━━ GIVEN RECORDS ━━
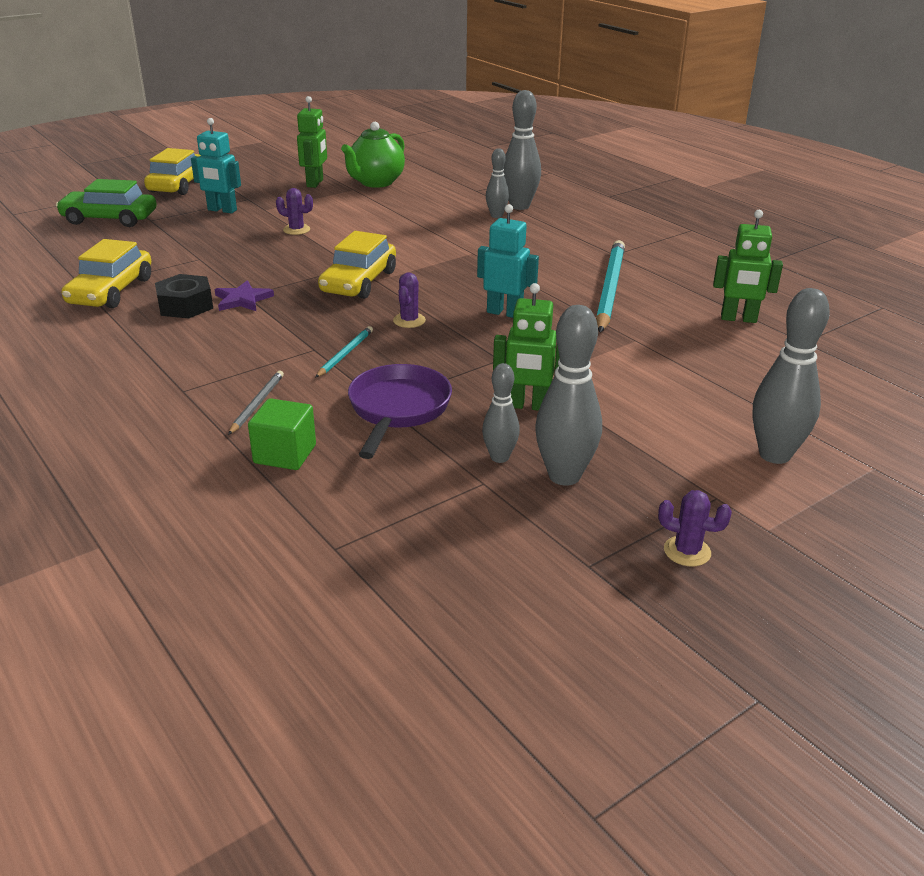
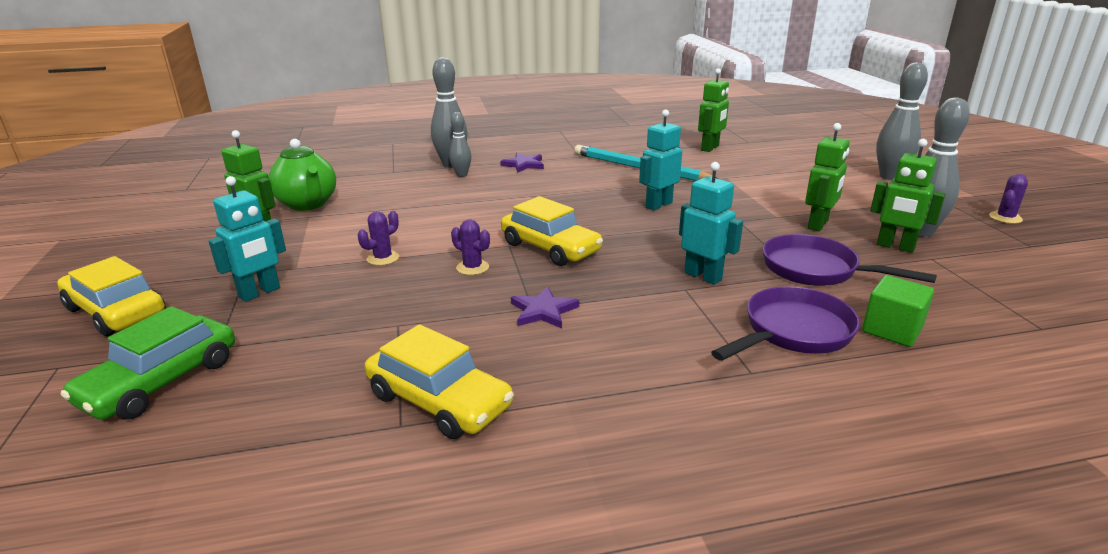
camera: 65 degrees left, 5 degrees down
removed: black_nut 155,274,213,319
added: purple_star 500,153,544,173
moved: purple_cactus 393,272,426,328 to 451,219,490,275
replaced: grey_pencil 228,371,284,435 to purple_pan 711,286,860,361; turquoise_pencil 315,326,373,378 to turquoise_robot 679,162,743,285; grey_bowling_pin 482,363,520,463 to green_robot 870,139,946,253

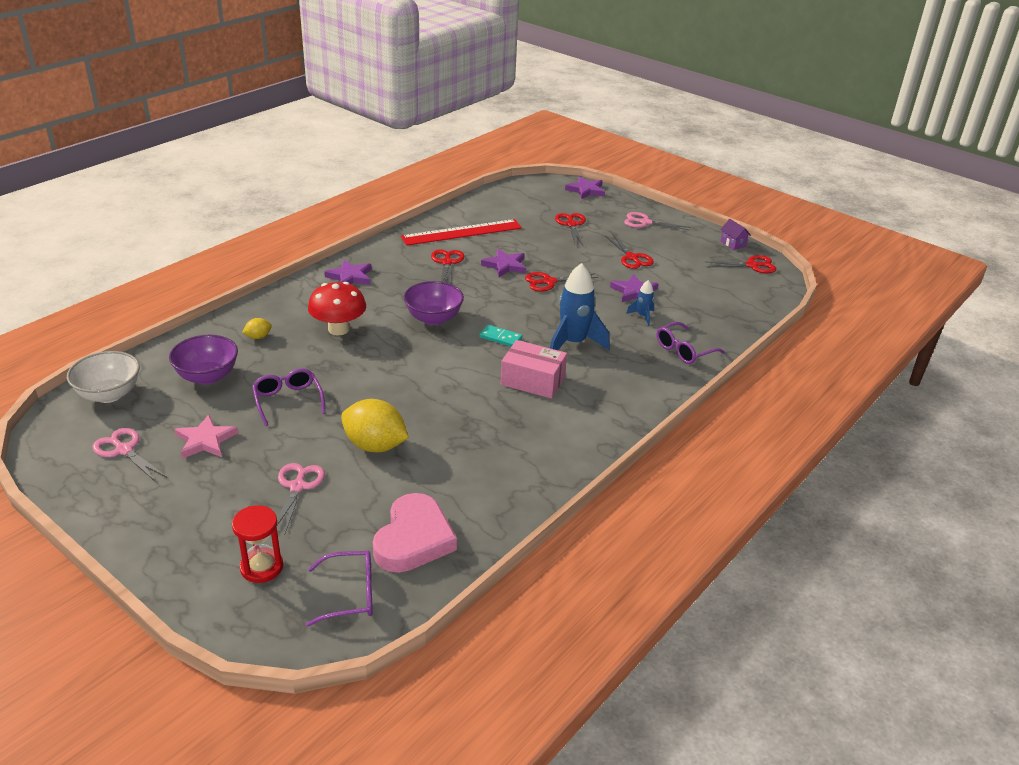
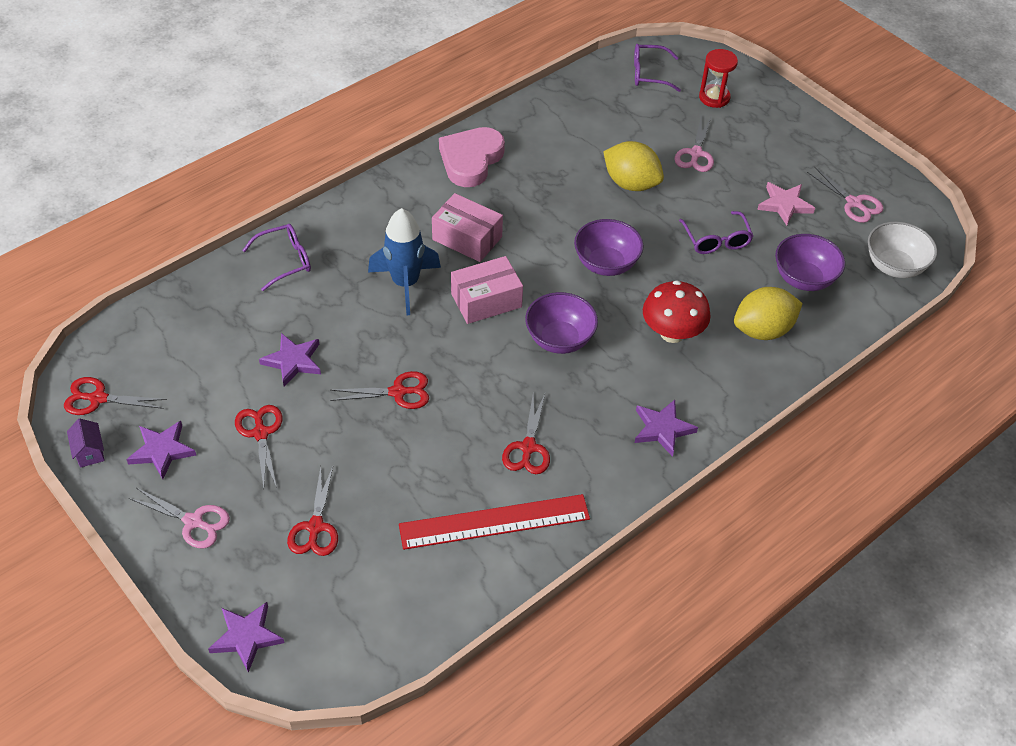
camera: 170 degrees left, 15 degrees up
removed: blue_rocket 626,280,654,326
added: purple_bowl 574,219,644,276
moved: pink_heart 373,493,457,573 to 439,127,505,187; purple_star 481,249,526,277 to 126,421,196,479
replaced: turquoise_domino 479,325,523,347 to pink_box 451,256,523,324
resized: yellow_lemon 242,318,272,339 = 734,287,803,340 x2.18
━━━
TASK ITEM: Type the material out again exactly. Skip the pictures.

RESPONSE BOX:
camera: 65 degrees left, 5 degrees down
removed: black_nut 155,274,213,319
added: purple_star 500,153,544,173
moved: purple_cactus 393,272,426,328 to 451,219,490,275
replaced: grey_pencil 228,371,284,435 to purple_pan 711,286,860,361; turquoise_pencil 315,326,373,378 to turquoise_robot 679,162,743,285; grey_bowling_pin 482,363,520,463 to green_robot 870,139,946,253

camera: 170 degrees left, 15 degrees up
removed: blue_rocket 626,280,654,326
added: purple_bowl 574,219,644,276
moved: pink_heart 373,493,457,573 to 439,127,505,187; purple_star 481,249,526,277 to 126,421,196,479
replaced: turquoise_domino 479,325,523,347 to pink_box 451,256,523,324
resized: yellow_lemon 242,318,272,339 = 734,287,803,340 x2.18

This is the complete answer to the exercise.